- EXERCISE DESCRIPTION
Drop every picture, then repeat the records exactly.

- SUPPLIED INFORMATION
• • • •
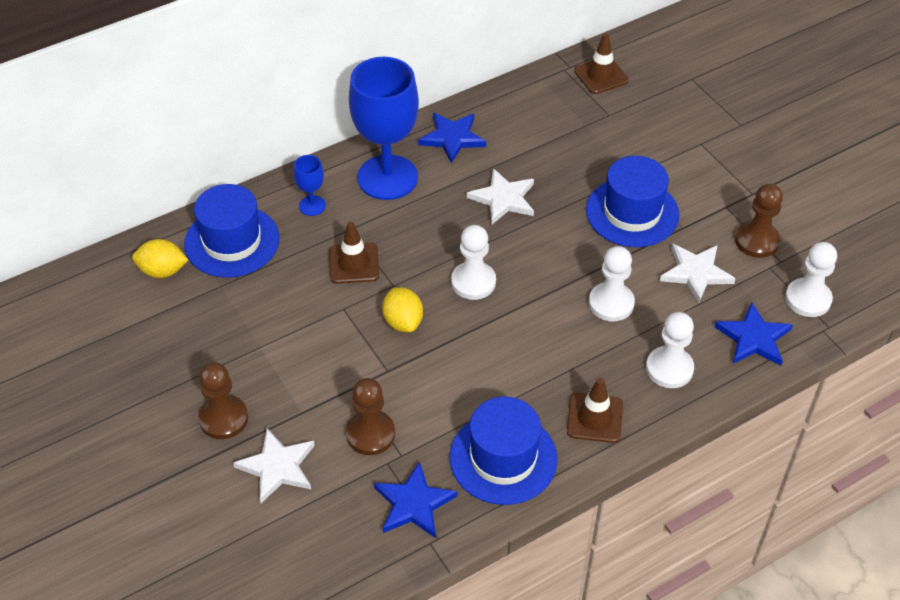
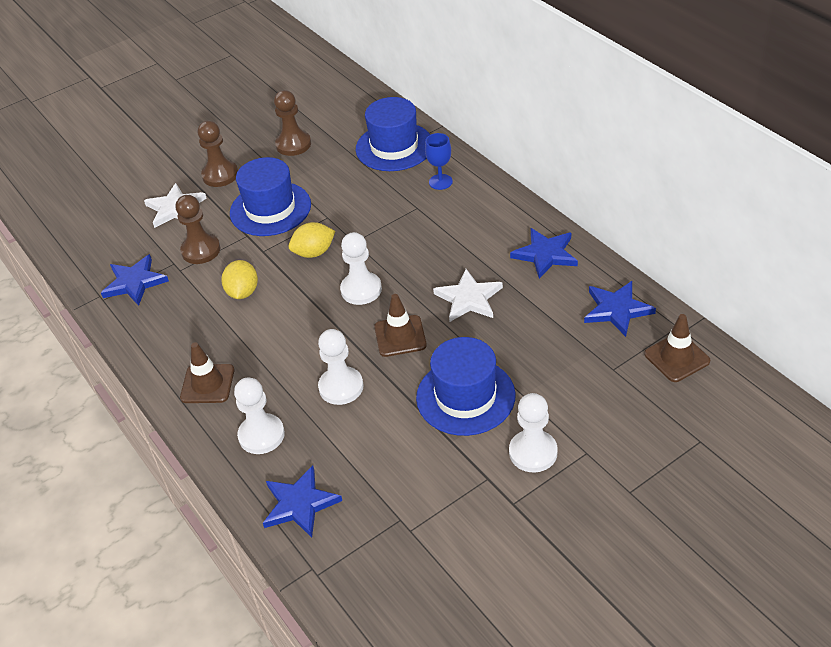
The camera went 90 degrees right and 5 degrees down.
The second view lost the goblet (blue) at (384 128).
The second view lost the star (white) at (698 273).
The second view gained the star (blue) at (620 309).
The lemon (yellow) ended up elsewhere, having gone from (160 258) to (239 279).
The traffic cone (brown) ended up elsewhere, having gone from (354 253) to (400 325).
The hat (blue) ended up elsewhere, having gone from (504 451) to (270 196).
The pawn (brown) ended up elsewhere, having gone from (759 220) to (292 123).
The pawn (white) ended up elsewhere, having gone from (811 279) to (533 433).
• • • •
- RESULT OF THE EXERCISE
The camera went 90 degrees right and 5 degrees down.
The second view lost the goblet (blue) at (384 128).
The second view lost the star (white) at (698 273).
The second view gained the star (blue) at (620 309).
The lemon (yellow) ended up elsewhere, having gone from (160 258) to (239 279).
The traffic cone (brown) ended up elsewhere, having gone from (354 253) to (400 325).
The hat (blue) ended up elsewhere, having gone from (504 451) to (270 196).
The pawn (brown) ended up elsewhere, having gone from (759 220) to (292 123).
The pawn (white) ended up elsewhere, having gone from (811 279) to (533 433).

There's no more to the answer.